§ **MATERIAL TO PROCESS**
------------------------------------------------------------------------

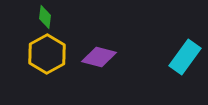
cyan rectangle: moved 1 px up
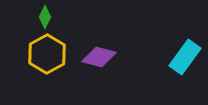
green diamond: rotated 20 degrees clockwise
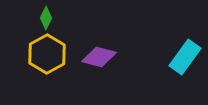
green diamond: moved 1 px right, 1 px down
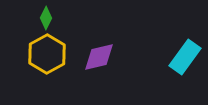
purple diamond: rotated 28 degrees counterclockwise
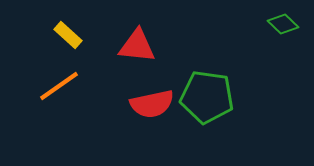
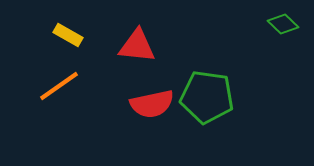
yellow rectangle: rotated 12 degrees counterclockwise
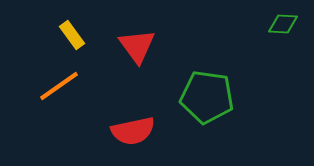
green diamond: rotated 40 degrees counterclockwise
yellow rectangle: moved 4 px right; rotated 24 degrees clockwise
red triangle: rotated 48 degrees clockwise
red semicircle: moved 19 px left, 27 px down
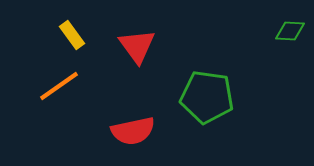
green diamond: moved 7 px right, 7 px down
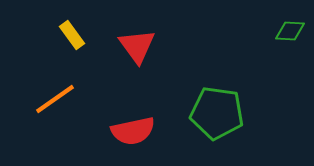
orange line: moved 4 px left, 13 px down
green pentagon: moved 10 px right, 16 px down
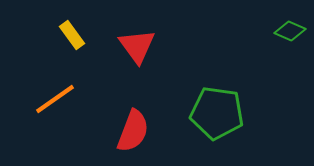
green diamond: rotated 20 degrees clockwise
red semicircle: rotated 57 degrees counterclockwise
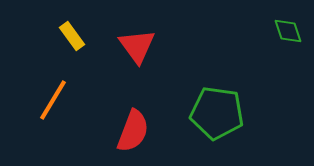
green diamond: moved 2 px left; rotated 48 degrees clockwise
yellow rectangle: moved 1 px down
orange line: moved 2 px left, 1 px down; rotated 24 degrees counterclockwise
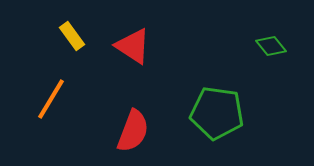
green diamond: moved 17 px left, 15 px down; rotated 20 degrees counterclockwise
red triangle: moved 4 px left; rotated 21 degrees counterclockwise
orange line: moved 2 px left, 1 px up
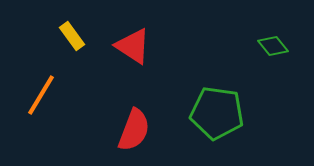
green diamond: moved 2 px right
orange line: moved 10 px left, 4 px up
red semicircle: moved 1 px right, 1 px up
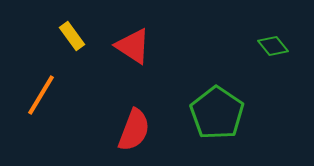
green pentagon: rotated 26 degrees clockwise
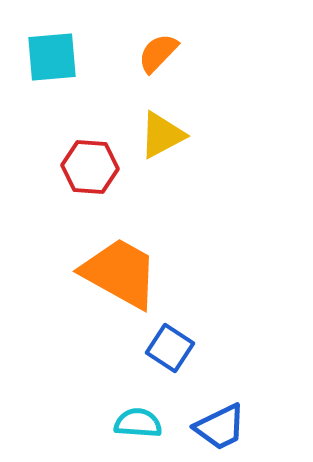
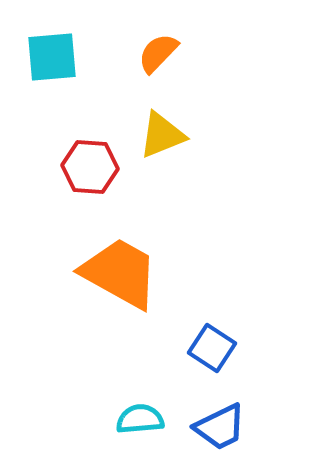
yellow triangle: rotated 6 degrees clockwise
blue square: moved 42 px right
cyan semicircle: moved 2 px right, 4 px up; rotated 9 degrees counterclockwise
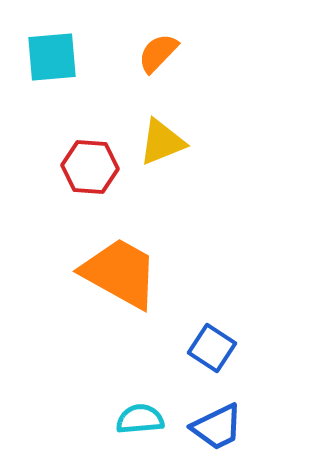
yellow triangle: moved 7 px down
blue trapezoid: moved 3 px left
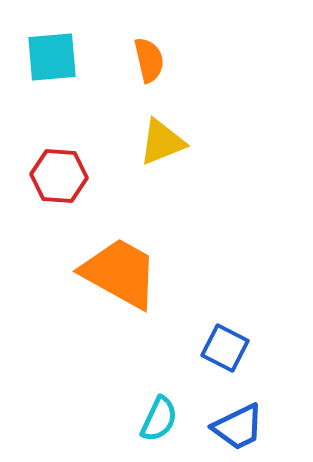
orange semicircle: moved 9 px left, 7 px down; rotated 123 degrees clockwise
red hexagon: moved 31 px left, 9 px down
blue square: moved 13 px right; rotated 6 degrees counterclockwise
cyan semicircle: moved 19 px right; rotated 120 degrees clockwise
blue trapezoid: moved 21 px right
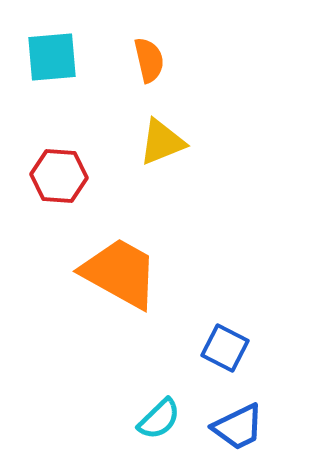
cyan semicircle: rotated 21 degrees clockwise
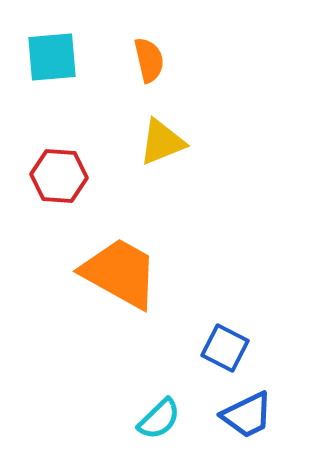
blue trapezoid: moved 9 px right, 12 px up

------------------------------------------------------------------------

Format the records from the start through the line containing "blue trapezoid: moved 3 px left" as a JSON list of strings, one string per line, omitting blank lines. Leave the pictures out of the answer.

[
  "cyan rectangle: moved 1 px up",
  "green diamond: rotated 20 degrees clockwise",
  "green diamond: moved 1 px right, 1 px down",
  "purple diamond: rotated 28 degrees counterclockwise",
  "yellow rectangle: rotated 12 degrees counterclockwise",
  "green diamond: rotated 40 degrees counterclockwise",
  "yellow rectangle: moved 4 px right; rotated 24 degrees clockwise",
  "red triangle: rotated 48 degrees clockwise",
  "red semicircle: moved 19 px left, 27 px down",
  "green diamond: moved 7 px right, 7 px down",
  "orange line: moved 4 px left, 13 px down",
  "green pentagon: moved 10 px right, 16 px down",
  "green diamond: rotated 20 degrees clockwise",
  "red semicircle: rotated 57 degrees counterclockwise",
  "green diamond: moved 2 px left; rotated 48 degrees clockwise",
  "yellow rectangle: moved 1 px down",
  "orange line: moved 2 px left, 1 px down; rotated 24 degrees counterclockwise",
  "green diamond: moved 17 px left, 15 px down; rotated 20 degrees counterclockwise",
  "red triangle: moved 4 px left; rotated 21 degrees counterclockwise",
  "orange line: moved 2 px left, 1 px up",
  "green diamond: moved 2 px right",
  "orange line: moved 10 px left, 4 px up",
  "red semicircle: moved 1 px right, 1 px up",
  "green pentagon: rotated 26 degrees clockwise",
  "yellow triangle: rotated 6 degrees clockwise",
  "blue square: moved 42 px right",
  "cyan semicircle: moved 2 px right, 4 px up; rotated 9 degrees counterclockwise",
  "yellow triangle: moved 7 px down",
  "blue trapezoid: moved 3 px left"
]